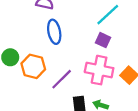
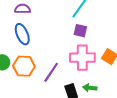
blue ellipse: (54, 32) -> (22, 34), moved

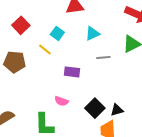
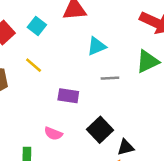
cyan square: (57, 33) -> (37, 26), moved
black square: (95, 108) -> (100, 130), moved

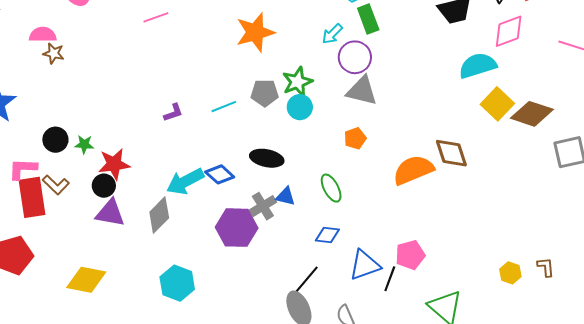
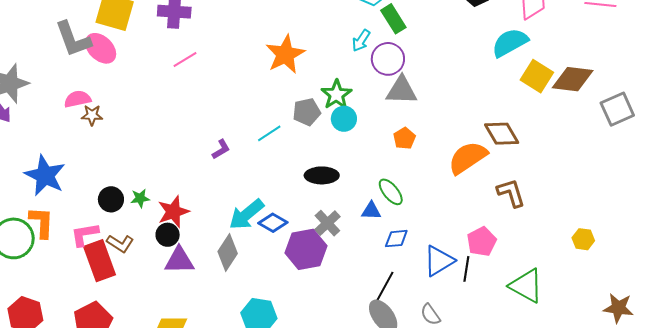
blue diamond: (220, 174) -> (273, 223), moved
blue triangle: (286, 196) -> (371, 211), moved
brown L-shape: (546, 267) -> (511, 193), moved, size x1.5

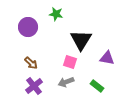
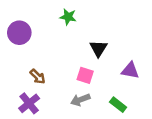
purple circle: (28, 27) -> (19, 33), moved
black triangle: (81, 40) -> (99, 49), size x0.7
purple cross: (34, 86) -> (29, 103), moved

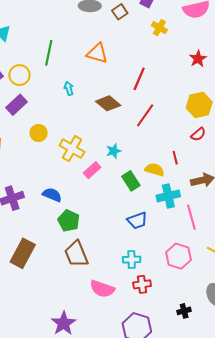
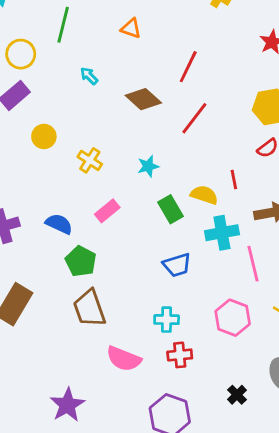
orange triangle: (97, 53) -> (131, 28), size x0.7
cyan arrow: (69, 88) -> (89, 76), turned -32
yellow cross: (72, 149) -> (90, 160), size x0.7
pink rectangle: (92, 170) -> (107, 211), moved
black cross: (184, 311) -> (237, 395), turned -32

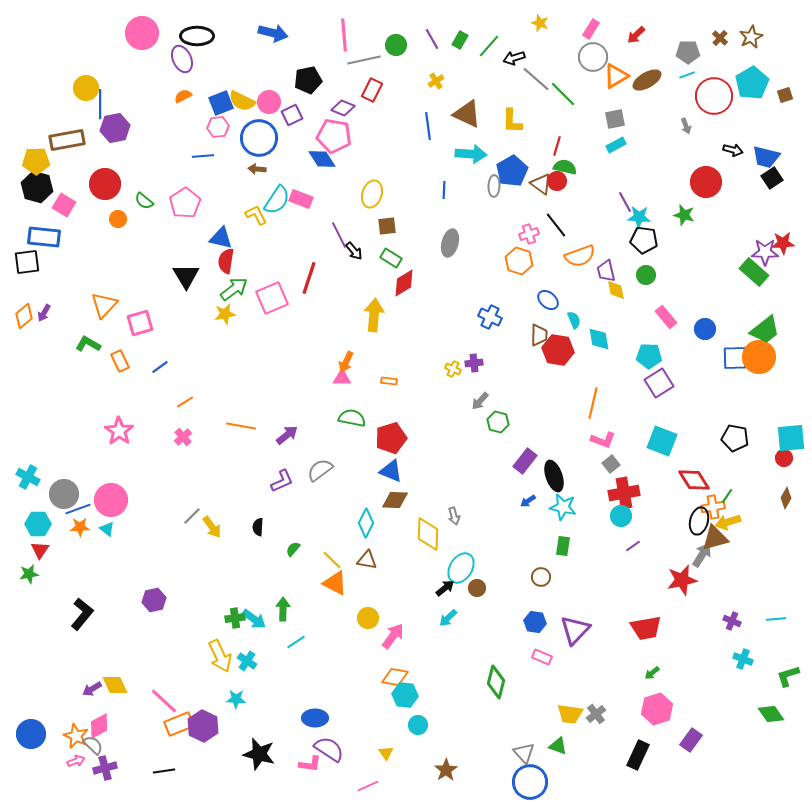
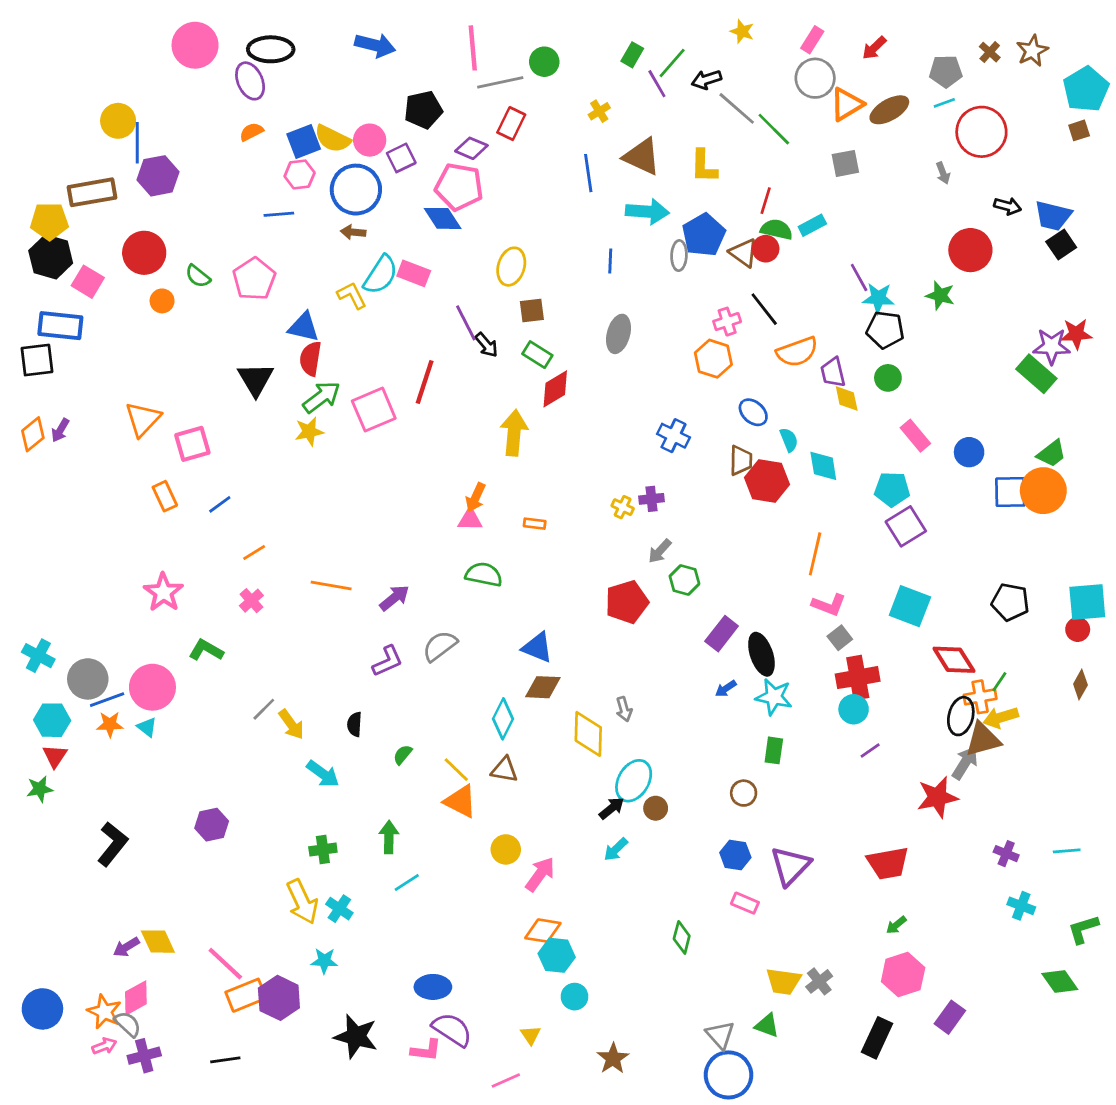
purple line: (432, 39) -> (657, 84), moved
cyan pentagon: (752, 83) -> (1086, 89), moved
cyan rectangle: (616, 145) -> (812, 225), moved
green trapezoid: (765, 330) -> (1052, 454), size x0.7
green L-shape: (88, 344) -> (206, 650), moved
red pentagon: (391, 438) -> (627, 602), moved
cyan arrow: (254, 619) -> (323, 774), moved
green diamond: (496, 682) -> (682, 937), size x0.7

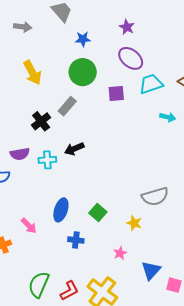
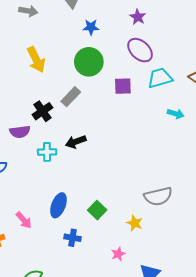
purple semicircle: (20, 154) -> (20, 132), moved

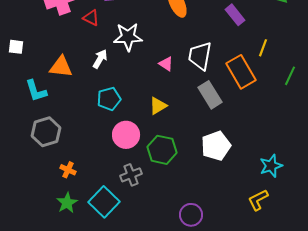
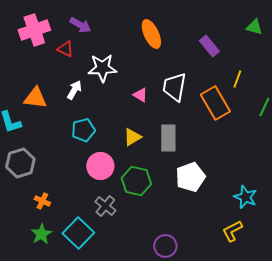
gray rectangle: (210, 95) -> (168, 138), moved, turned 32
cyan star: (271, 166) -> (245, 197), turned -30
gray cross: (131, 175) -> (105, 206), turned -30

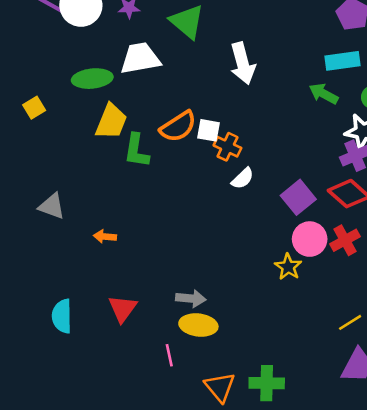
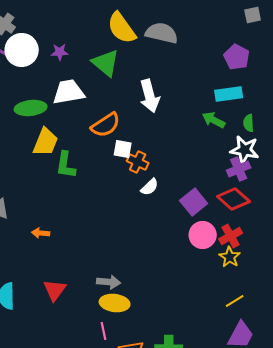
orange semicircle: (178, 127) -> (106, 125), moved
yellow star: (288, 267) -> (230, 257), moved
pink line: (169, 355) -> (104, 331), moved

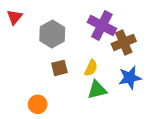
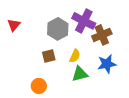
red triangle: (15, 17) -> (14, 25), moved
gray hexagon: (52, 34) -> (58, 29), moved
orange circle: (38, 104) -> (39, 86), moved

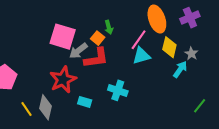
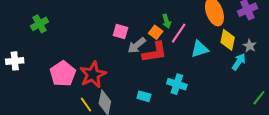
pink square: (63, 37) -> (121, 31), size x0.6
pink line: (139, 40) -> (179, 33), moved
red star: (63, 80) -> (93, 75), moved

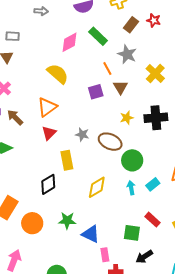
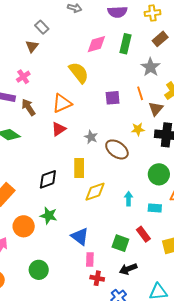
gray rectangle: (13, 36) -> (42, 27), turned 32
green rectangle: (98, 36) -> (126, 44), turned 48
orange line: (107, 68) -> (140, 93), moved
brown triangle: (120, 87) -> (156, 109), moved
yellow rectangle: (67, 160) -> (79, 168), moved
green circle: (132, 160) -> (159, 174), moved
cyan rectangle: (153, 184) -> (155, 208), moved, turned 32
green star: (67, 221) -> (49, 216), moved
orange circle: (32, 223) -> (24, 226), moved

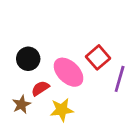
*-*-*
### [TASK DIRECTIONS]
Return the records above exactly as written, but without any of the pictures.

### [ANSWER TO THE EXERCISE]
blue ellipse: (54, 32) -> (22, 34), moved

cyan square: (57, 33) -> (37, 26), moved
black square: (95, 108) -> (100, 130), moved

blue diamond: (220, 174) -> (273, 223), moved
blue triangle: (286, 196) -> (371, 211), moved
brown L-shape: (546, 267) -> (511, 193), moved, size x1.5

purple circle: (28, 27) -> (19, 33), moved
black triangle: (81, 40) -> (99, 49), size x0.7
purple cross: (34, 86) -> (29, 103), moved

orange triangle: (97, 53) -> (131, 28), size x0.7
cyan arrow: (69, 88) -> (89, 76), turned -32
yellow cross: (72, 149) -> (90, 160), size x0.7
pink rectangle: (92, 170) -> (107, 211), moved
black cross: (184, 311) -> (237, 395), turned -32

purple line: (432, 39) -> (657, 84), moved
cyan pentagon: (752, 83) -> (1086, 89), moved
cyan rectangle: (616, 145) -> (812, 225), moved
green trapezoid: (765, 330) -> (1052, 454), size x0.7
green L-shape: (88, 344) -> (206, 650), moved
red pentagon: (391, 438) -> (627, 602), moved
cyan arrow: (254, 619) -> (323, 774), moved
green diamond: (496, 682) -> (682, 937), size x0.7

purple semicircle: (20, 154) -> (20, 132), moved

gray rectangle: (210, 95) -> (168, 138), moved, turned 32
cyan star: (271, 166) -> (245, 197), turned -30
gray cross: (131, 175) -> (105, 206), turned -30

orange semicircle: (178, 127) -> (106, 125), moved
yellow star: (288, 267) -> (230, 257), moved
pink line: (169, 355) -> (104, 331), moved

red triangle: (15, 17) -> (14, 25), moved
gray hexagon: (52, 34) -> (58, 29), moved
orange circle: (38, 104) -> (39, 86), moved

pink square: (63, 37) -> (121, 31), size x0.6
pink line: (139, 40) -> (179, 33), moved
red star: (63, 80) -> (93, 75), moved

gray rectangle: (13, 36) -> (42, 27), turned 32
green rectangle: (98, 36) -> (126, 44), turned 48
orange line: (107, 68) -> (140, 93), moved
brown triangle: (120, 87) -> (156, 109), moved
yellow rectangle: (67, 160) -> (79, 168), moved
green circle: (132, 160) -> (159, 174), moved
cyan rectangle: (153, 184) -> (155, 208), moved, turned 32
green star: (67, 221) -> (49, 216), moved
orange circle: (32, 223) -> (24, 226), moved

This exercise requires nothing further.